----- DATA EXCERPTS -----

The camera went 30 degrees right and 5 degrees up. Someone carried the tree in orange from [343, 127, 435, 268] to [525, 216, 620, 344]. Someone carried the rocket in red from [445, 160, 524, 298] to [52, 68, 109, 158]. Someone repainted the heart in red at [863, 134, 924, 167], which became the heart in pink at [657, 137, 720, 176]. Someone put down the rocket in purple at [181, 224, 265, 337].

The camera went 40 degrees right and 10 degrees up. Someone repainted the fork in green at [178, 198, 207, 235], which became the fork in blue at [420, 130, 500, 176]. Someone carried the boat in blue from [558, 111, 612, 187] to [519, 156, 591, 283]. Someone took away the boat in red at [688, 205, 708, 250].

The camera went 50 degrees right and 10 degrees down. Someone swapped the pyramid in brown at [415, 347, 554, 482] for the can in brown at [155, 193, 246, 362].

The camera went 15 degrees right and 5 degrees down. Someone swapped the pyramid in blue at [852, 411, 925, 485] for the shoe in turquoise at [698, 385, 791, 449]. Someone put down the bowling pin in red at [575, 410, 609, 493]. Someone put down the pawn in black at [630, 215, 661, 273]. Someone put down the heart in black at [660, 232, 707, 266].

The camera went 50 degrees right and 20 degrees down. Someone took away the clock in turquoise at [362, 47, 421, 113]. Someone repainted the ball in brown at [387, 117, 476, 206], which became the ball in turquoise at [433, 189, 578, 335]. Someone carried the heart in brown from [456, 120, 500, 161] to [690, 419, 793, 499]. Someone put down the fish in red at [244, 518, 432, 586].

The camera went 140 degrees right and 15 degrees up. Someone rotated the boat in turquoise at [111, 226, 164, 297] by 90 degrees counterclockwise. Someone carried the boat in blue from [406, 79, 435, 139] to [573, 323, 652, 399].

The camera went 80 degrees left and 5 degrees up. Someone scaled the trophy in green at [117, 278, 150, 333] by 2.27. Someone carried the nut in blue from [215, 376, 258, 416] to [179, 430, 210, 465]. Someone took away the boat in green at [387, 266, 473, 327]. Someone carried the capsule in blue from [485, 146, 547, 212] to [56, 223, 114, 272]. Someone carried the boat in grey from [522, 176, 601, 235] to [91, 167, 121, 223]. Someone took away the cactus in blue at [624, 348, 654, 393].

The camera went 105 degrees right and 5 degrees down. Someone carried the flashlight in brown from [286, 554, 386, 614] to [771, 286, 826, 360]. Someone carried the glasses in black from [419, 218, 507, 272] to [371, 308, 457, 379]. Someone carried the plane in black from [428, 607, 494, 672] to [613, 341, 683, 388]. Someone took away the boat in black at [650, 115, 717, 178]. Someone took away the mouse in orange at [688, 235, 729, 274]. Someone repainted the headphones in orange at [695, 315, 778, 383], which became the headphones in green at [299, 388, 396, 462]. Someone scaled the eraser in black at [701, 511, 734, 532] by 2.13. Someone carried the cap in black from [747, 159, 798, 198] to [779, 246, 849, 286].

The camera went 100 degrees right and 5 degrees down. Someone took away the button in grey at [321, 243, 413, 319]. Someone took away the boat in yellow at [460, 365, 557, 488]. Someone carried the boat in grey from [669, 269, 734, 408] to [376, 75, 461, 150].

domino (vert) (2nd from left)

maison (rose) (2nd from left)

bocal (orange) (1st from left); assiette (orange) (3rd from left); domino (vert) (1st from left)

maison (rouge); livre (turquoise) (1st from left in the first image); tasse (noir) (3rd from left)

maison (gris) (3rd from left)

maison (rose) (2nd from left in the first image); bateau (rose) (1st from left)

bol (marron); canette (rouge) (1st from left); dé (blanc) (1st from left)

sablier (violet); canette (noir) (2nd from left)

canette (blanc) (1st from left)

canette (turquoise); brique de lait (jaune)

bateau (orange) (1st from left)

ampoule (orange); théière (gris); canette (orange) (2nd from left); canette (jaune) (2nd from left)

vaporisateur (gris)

-----

DESCRIPTION OF THE TASK: Each entry is to be returned in full, character for character.

RESULT OF THE EXERCISE:
The camera went 30 degrees right and 5 degrees up. Someone carried the tree in orange from [343, 127, 435, 268] to [525, 216, 620, 344]. Someone carried the rocket in red from [445, 160, 524, 298] to [52, 68, 109, 158]. Someone repainted the heart in red at [863, 134, 924, 167], which became the heart in pink at [657, 137, 720, 176]. Someone put down the rocket in purple at [181, 224, 265, 337].

The camera went 40 degrees right and 10 degrees up. Someone repainted the fork in green at [178, 198, 207, 235], which became the fork in blue at [420, 130, 500, 176]. Someone carried the boat in blue from [558, 111, 612, 187] to [519, 156, 591, 283]. Someone took away the boat in red at [688, 205, 708, 250].

The camera went 50 degrees right and 10 degrees down. Someone swapped the pyramid in brown at [415, 347, 554, 482] for the can in brown at [155, 193, 246, 362].

The camera went 15 degrees right and 5 degrees down. Someone swapped the pyramid in blue at [852, 411, 925, 485] for the shoe in turquoise at [698, 385, 791, 449]. Someone put down the bowling pin in red at [575, 410, 609, 493]. Someone put down the pawn in black at [630, 215, 661, 273]. Someone put down the heart in black at [660, 232, 707, 266].

The camera went 50 degrees right and 20 degrees down. Someone took away the clock in turquoise at [362, 47, 421, 113]. Someone repainted the ball in brown at [387, 117, 476, 206], which became the ball in turquoise at [433, 189, 578, 335]. Someone carried the heart in brown from [456, 120, 500, 161] to [690, 419, 793, 499]. Someone put down the fish in red at [244, 518, 432, 586].

The camera went 140 degrees right and 15 degrees up. Someone rotated the boat in turquoise at [111, 226, 164, 297] by 90 degrees counterclockwise. Someone carried the boat in blue from [406, 79, 435, 139] to [573, 323, 652, 399].

The camera went 80 degrees left and 5 degrees up. Someone scaled the trophy in green at [117, 278, 150, 333] by 2.27. Someone carried the nut in blue from [215, 376, 258, 416] to [179, 430, 210, 465]. Someone took away the boat in green at [387, 266, 473, 327]. Someone carried the capsule in blue from [485, 146, 547, 212] to [56, 223, 114, 272]. Someone carried the boat in grey from [522, 176, 601, 235] to [91, 167, 121, 223]. Someone took away the cactus in blue at [624, 348, 654, 393].

The camera went 105 degrees right and 5 degrees down. Someone carried the flashlight in brown from [286, 554, 386, 614] to [771, 286, 826, 360]. Someone carried the glasses in black from [419, 218, 507, 272] to [371, 308, 457, 379]. Someone carried the plane in black from [428, 607, 494, 672] to [613, 341, 683, 388]. Someone took away the boat in black at [650, 115, 717, 178]. Someone took away the mouse in orange at [688, 235, 729, 274]. Someone repainted the headphones in orange at [695, 315, 778, 383], which became the headphones in green at [299, 388, 396, 462]. Someone scaled the eraser in black at [701, 511, 734, 532] by 2.13. Someone carried the cap in black from [747, 159, 798, 198] to [779, 246, 849, 286].

The camera went 100 degrees right and 5 degrees down. Someone took away the button in grey at [321, 243, 413, 319]. Someone took away the boat in yellow at [460, 365, 557, 488]. Someone carried the boat in grey from [669, 269, 734, 408] to [376, 75, 461, 150].

domino (vert) (2nd from left)

maison (rose) (2nd from left)

bocal (orange) (1st from left); assiette (orange) (3rd from left); domino (vert) (1st from left)

maison (rouge); livre (turquoise) (1st from left in the first image); tasse (noir) (3rd from left)

maison (gris) (3rd from left)

maison (rose) (2nd from left in the first image); bateau (rose) (1st from left)

bol (marron); canette (rouge) (1st from left); dé (blanc) (1st from left)

sablier (violet); canette (noir) (2nd from left)

canette (blanc) (1st from left)

canette (turquoise); brique de lait (jaune)

bateau (orange) (1st from left)

ampoule (orange); théière (gris); canette (orange) (2nd from left); canette (jaune) (2nd from left)

vaporisateur (gris)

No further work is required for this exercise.